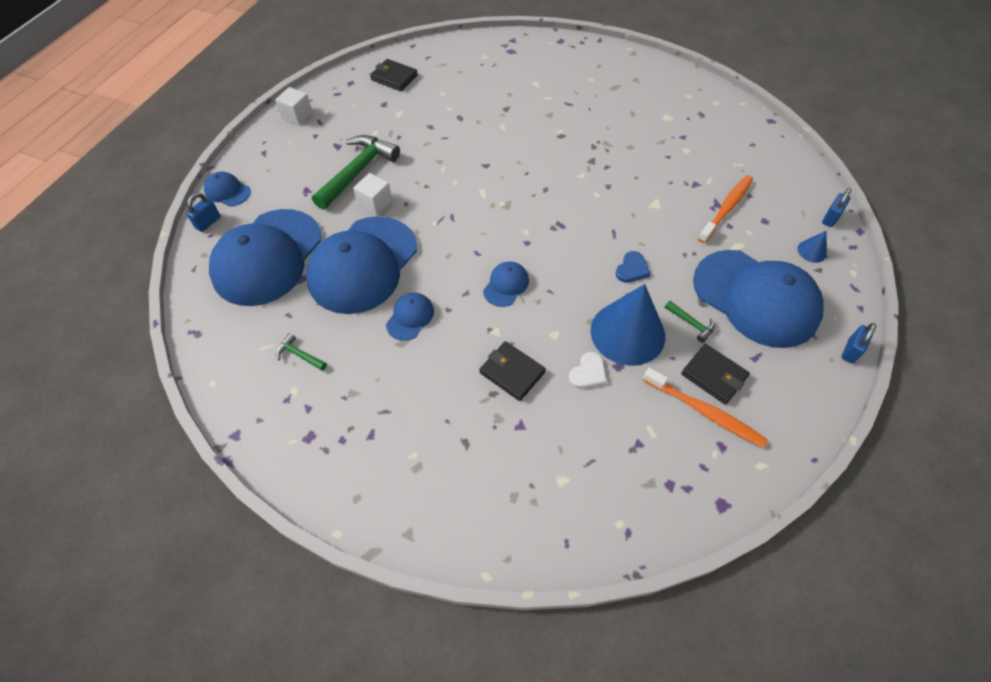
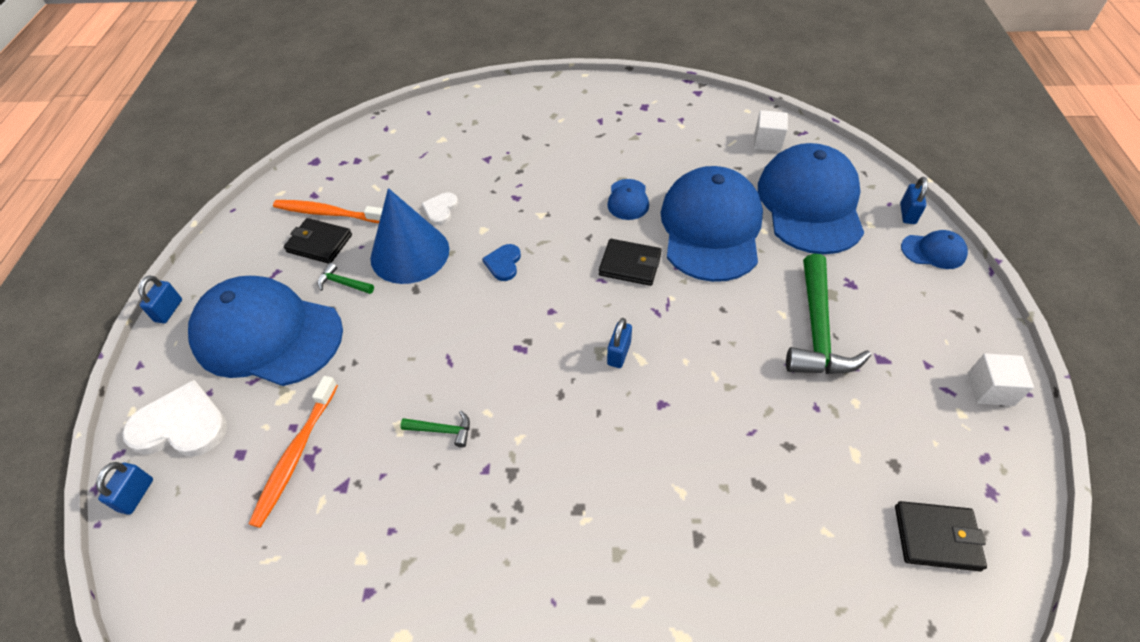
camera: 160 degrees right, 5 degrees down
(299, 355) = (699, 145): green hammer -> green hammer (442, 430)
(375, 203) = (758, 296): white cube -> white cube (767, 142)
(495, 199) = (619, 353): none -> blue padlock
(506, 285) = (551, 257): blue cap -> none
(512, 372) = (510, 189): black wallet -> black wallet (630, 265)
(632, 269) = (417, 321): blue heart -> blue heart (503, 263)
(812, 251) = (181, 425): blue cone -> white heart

* * *

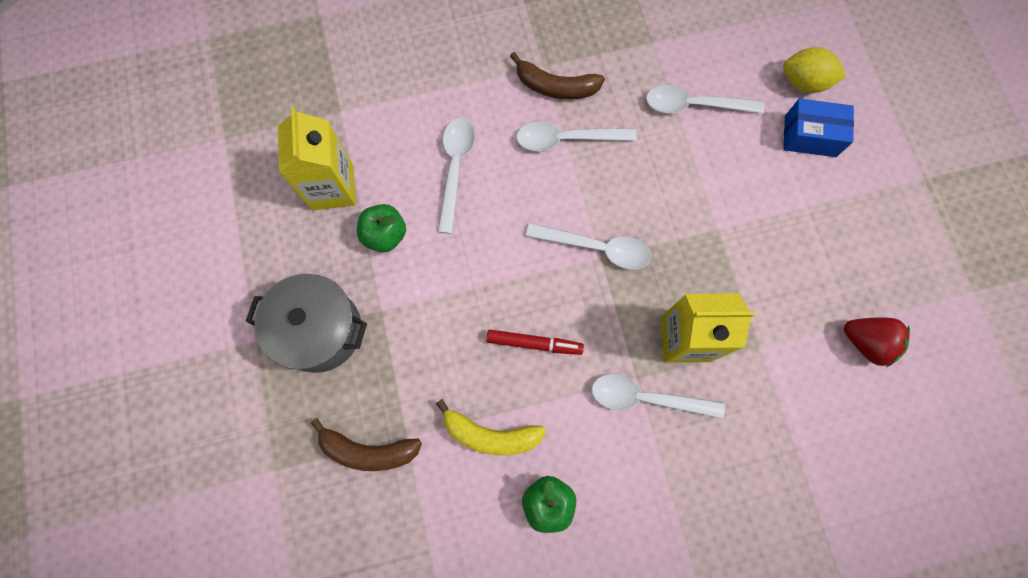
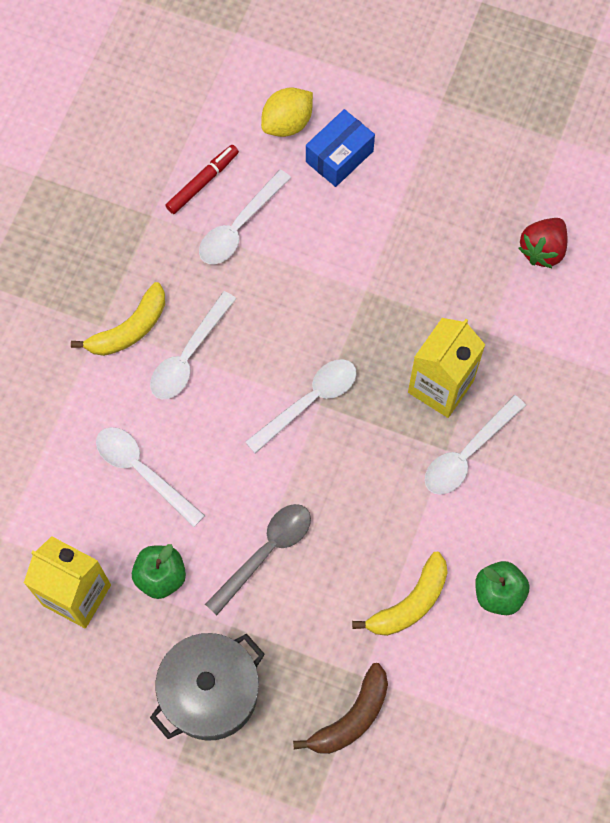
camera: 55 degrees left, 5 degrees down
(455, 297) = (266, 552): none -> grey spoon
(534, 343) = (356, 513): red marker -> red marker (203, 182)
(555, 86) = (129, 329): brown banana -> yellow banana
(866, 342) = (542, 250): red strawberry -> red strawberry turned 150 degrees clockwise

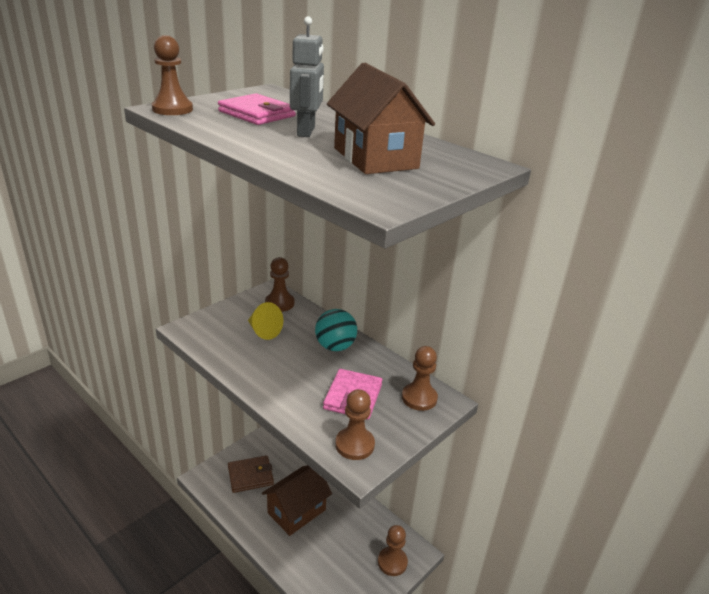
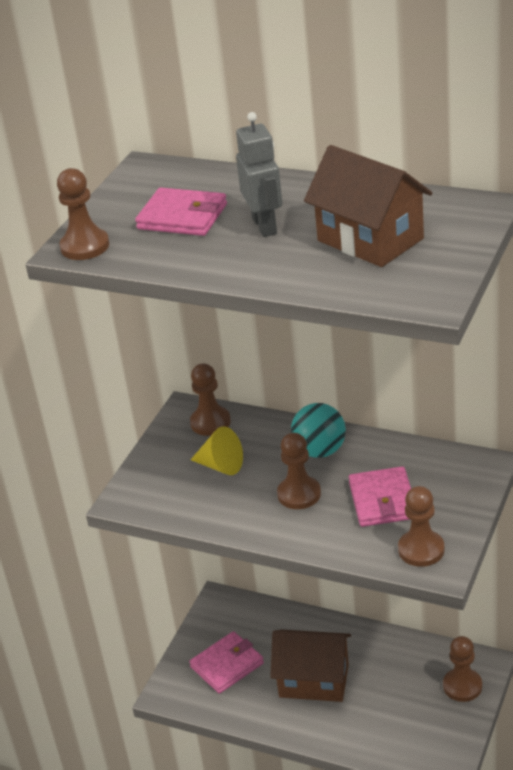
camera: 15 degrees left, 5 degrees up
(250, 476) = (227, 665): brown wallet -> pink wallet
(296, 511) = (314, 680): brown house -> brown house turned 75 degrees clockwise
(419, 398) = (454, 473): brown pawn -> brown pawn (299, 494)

==

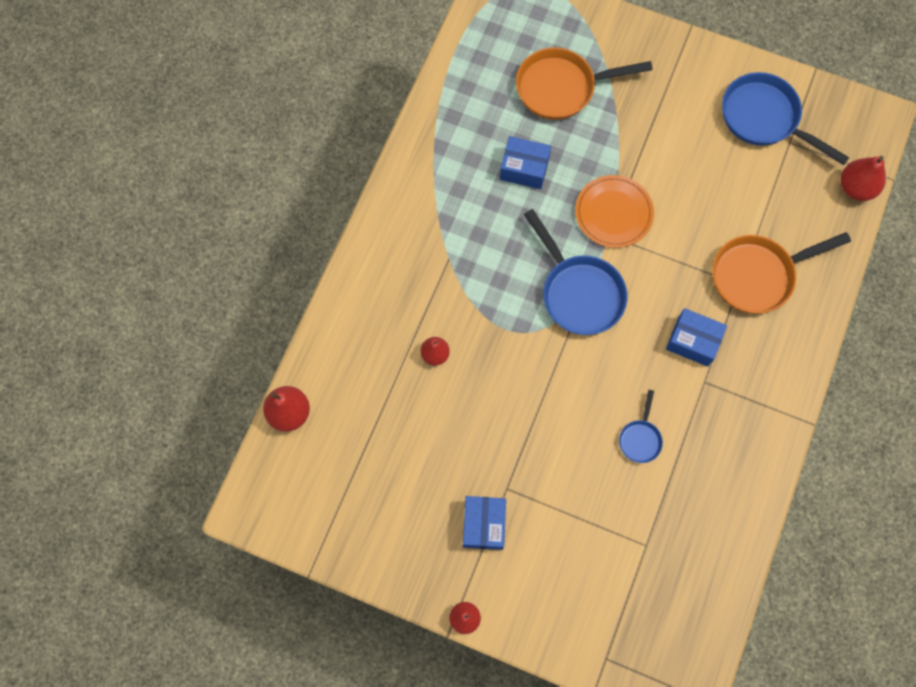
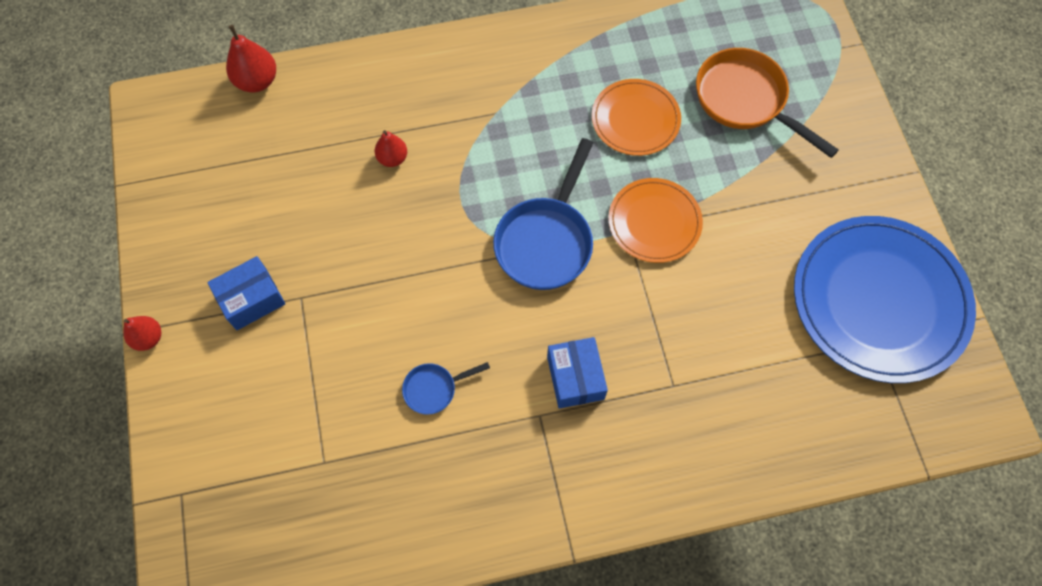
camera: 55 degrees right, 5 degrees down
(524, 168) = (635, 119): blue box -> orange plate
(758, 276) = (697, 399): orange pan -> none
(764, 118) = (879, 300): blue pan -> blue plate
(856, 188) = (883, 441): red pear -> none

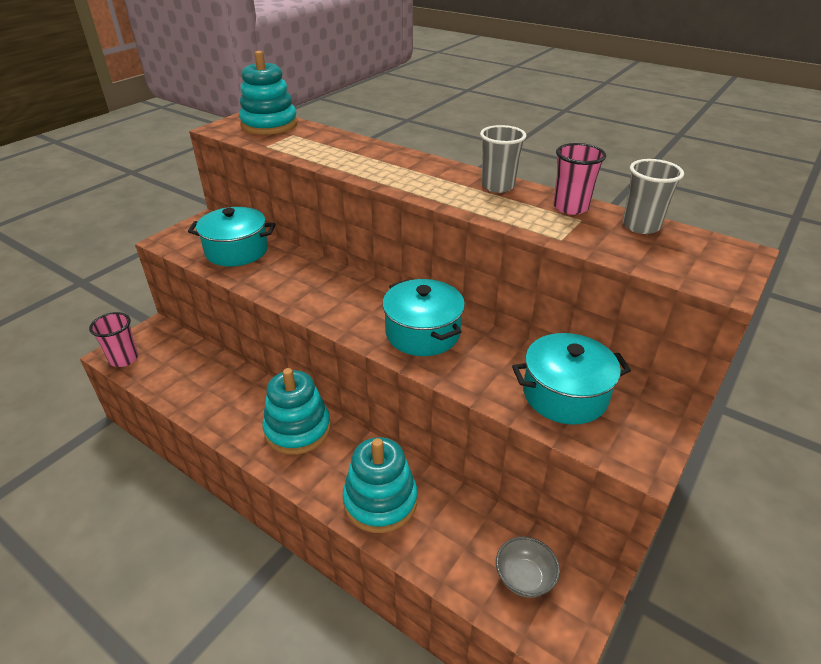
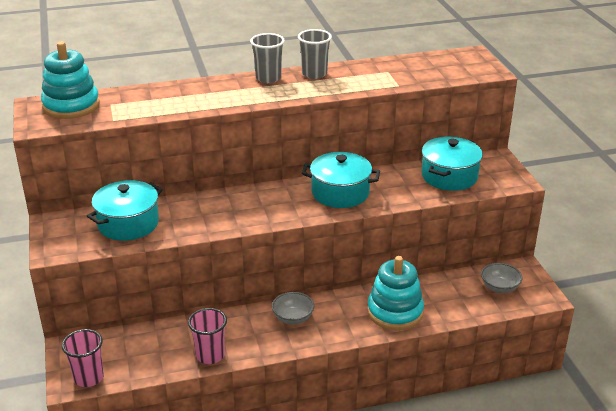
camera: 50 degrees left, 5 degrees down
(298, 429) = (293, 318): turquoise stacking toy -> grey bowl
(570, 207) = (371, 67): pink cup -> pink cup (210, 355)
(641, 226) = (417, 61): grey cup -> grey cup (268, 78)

**REQUIRED WORK**:
For this exercise, return exactly the lines above from the line with "(758, 276) = (697, 399): orange pan -> none" through the line with "(641, 226) = (417, 61): grey", both included. Do not copy the pictures.

**OUTPUT OF THE TASK**:
(758, 276) = (697, 399): orange pan -> none
(764, 118) = (879, 300): blue pan -> blue plate
(856, 188) = (883, 441): red pear -> none

camera: 50 degrees left, 5 degrees down
(298, 429) = (293, 318): turquoise stacking toy -> grey bowl
(570, 207) = (371, 67): pink cup -> pink cup (210, 355)
(641, 226) = (417, 61): grey cup -> grey cup (268, 78)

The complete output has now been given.